(Dataset excerpts)
###

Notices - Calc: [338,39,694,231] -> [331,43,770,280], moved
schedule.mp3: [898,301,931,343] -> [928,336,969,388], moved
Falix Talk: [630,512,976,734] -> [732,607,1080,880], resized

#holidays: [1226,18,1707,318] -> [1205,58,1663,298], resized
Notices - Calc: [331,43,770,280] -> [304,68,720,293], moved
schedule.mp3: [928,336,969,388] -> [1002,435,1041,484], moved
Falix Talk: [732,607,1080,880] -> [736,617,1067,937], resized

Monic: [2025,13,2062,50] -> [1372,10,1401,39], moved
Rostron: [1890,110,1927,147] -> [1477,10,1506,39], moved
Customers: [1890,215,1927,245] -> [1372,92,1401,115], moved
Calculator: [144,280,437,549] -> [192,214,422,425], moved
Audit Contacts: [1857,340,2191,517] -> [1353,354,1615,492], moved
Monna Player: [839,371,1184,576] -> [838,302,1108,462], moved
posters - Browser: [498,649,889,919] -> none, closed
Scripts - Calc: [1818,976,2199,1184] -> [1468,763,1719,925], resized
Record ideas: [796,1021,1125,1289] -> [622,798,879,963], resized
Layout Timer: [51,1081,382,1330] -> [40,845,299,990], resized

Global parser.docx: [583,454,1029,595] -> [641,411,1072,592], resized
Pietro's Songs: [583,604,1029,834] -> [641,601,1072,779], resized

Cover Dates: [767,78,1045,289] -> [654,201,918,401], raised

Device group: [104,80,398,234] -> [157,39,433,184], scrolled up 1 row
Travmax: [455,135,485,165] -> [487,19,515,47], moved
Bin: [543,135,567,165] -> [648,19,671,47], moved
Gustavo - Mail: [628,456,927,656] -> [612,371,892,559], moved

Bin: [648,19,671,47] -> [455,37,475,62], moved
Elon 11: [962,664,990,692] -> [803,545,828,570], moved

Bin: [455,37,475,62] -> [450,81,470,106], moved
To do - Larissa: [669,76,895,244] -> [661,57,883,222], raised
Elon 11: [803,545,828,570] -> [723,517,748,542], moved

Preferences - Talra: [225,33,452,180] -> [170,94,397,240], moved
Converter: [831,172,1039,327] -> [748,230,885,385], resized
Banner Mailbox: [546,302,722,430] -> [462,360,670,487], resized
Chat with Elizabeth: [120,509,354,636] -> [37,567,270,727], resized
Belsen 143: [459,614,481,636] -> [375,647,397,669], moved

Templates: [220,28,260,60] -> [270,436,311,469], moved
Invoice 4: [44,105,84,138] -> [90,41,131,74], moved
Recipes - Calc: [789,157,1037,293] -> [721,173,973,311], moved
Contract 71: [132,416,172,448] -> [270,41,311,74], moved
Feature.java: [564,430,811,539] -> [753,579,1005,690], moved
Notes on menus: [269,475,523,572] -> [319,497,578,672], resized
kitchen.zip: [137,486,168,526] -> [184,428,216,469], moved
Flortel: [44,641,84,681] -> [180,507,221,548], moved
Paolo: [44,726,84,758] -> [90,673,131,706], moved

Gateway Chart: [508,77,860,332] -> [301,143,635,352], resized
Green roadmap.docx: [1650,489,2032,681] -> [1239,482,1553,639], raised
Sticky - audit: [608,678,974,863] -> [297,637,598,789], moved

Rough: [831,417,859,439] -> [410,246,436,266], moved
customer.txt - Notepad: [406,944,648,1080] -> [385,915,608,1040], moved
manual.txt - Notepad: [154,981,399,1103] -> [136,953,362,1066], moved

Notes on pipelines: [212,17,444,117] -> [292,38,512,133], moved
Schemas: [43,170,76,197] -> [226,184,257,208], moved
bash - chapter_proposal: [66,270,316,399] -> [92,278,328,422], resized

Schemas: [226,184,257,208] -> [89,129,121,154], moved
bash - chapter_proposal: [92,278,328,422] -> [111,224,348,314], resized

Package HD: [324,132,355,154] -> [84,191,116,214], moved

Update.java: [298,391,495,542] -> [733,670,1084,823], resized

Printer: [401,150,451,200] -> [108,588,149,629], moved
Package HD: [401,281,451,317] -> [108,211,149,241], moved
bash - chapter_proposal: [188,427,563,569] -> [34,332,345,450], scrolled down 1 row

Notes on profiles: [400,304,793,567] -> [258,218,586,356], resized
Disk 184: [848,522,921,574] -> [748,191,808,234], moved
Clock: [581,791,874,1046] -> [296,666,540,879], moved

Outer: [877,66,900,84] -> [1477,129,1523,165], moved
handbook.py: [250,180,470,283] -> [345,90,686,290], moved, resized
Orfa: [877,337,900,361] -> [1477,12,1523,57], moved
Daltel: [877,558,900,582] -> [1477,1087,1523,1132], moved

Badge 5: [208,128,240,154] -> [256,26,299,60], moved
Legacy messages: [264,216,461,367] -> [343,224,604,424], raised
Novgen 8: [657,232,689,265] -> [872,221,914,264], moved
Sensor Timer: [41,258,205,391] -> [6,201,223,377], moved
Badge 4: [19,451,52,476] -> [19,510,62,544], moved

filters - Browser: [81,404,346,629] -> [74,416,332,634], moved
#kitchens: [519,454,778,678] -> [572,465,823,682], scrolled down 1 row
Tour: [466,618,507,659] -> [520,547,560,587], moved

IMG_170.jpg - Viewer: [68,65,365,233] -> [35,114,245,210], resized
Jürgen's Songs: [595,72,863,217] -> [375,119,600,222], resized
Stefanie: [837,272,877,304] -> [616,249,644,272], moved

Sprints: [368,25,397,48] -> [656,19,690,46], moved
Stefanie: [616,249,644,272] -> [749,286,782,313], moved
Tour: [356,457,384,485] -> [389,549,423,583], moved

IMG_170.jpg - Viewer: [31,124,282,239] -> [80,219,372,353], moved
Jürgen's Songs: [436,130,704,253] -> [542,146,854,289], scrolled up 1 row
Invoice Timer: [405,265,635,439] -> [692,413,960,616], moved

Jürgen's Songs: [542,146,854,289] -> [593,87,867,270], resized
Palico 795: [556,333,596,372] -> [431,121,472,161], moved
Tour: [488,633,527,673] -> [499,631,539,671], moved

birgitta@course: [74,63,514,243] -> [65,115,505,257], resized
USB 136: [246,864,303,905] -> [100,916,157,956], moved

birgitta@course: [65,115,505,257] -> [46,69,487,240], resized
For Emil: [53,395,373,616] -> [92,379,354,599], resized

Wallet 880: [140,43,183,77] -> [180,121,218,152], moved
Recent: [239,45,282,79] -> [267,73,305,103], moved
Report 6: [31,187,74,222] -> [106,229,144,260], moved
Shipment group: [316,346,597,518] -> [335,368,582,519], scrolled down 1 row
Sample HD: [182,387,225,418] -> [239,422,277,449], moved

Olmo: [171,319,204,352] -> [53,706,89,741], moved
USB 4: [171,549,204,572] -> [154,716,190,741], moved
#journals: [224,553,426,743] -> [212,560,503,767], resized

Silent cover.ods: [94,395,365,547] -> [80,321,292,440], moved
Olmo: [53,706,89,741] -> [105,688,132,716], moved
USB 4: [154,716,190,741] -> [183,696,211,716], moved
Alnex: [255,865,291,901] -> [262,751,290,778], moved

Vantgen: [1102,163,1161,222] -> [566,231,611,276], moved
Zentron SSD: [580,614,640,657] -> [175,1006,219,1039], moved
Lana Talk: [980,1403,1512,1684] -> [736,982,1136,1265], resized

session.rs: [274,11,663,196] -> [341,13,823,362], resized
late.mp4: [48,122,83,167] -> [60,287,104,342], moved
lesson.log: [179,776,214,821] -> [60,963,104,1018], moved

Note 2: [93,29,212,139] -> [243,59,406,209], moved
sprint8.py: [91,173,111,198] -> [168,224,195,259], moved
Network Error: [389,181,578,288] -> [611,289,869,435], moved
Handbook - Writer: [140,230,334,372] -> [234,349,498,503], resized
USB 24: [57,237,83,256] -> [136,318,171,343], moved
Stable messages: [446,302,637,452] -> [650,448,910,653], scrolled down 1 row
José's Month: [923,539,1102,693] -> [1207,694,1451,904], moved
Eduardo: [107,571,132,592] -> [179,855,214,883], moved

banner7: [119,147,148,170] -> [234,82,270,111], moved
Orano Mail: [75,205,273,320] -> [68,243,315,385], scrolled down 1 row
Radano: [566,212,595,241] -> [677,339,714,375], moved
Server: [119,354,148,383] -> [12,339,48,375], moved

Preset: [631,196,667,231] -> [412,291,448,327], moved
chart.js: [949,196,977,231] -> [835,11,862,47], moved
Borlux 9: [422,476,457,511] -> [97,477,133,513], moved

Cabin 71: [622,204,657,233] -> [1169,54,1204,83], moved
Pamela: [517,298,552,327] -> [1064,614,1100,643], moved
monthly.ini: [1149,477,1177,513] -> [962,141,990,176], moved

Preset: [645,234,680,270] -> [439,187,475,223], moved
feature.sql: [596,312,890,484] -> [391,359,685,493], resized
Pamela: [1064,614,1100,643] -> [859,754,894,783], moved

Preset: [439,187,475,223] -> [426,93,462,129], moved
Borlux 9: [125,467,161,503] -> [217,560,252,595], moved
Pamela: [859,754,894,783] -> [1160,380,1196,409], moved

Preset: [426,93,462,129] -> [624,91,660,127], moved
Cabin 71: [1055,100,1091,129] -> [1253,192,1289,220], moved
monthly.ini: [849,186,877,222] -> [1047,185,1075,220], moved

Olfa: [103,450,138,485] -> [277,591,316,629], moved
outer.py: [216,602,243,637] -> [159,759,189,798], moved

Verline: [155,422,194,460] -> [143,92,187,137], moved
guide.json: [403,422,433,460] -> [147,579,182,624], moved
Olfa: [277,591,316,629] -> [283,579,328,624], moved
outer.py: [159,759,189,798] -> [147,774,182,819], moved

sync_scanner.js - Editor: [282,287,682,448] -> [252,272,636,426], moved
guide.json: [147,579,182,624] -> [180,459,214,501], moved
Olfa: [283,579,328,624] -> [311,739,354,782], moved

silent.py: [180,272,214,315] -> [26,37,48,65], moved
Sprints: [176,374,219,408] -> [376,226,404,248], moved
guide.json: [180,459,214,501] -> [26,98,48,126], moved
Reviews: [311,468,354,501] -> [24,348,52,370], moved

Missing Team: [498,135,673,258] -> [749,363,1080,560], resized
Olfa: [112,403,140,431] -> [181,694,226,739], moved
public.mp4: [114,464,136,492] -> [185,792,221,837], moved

###

Word for word, repeat the lines from the one holding "Olfa: [112,403,140,431] ->" through the last line of the entries, both included.

Olfa: [112,403,140,431] -> [181,694,226,739], moved
public.mp4: [114,464,136,492] -> [185,792,221,837], moved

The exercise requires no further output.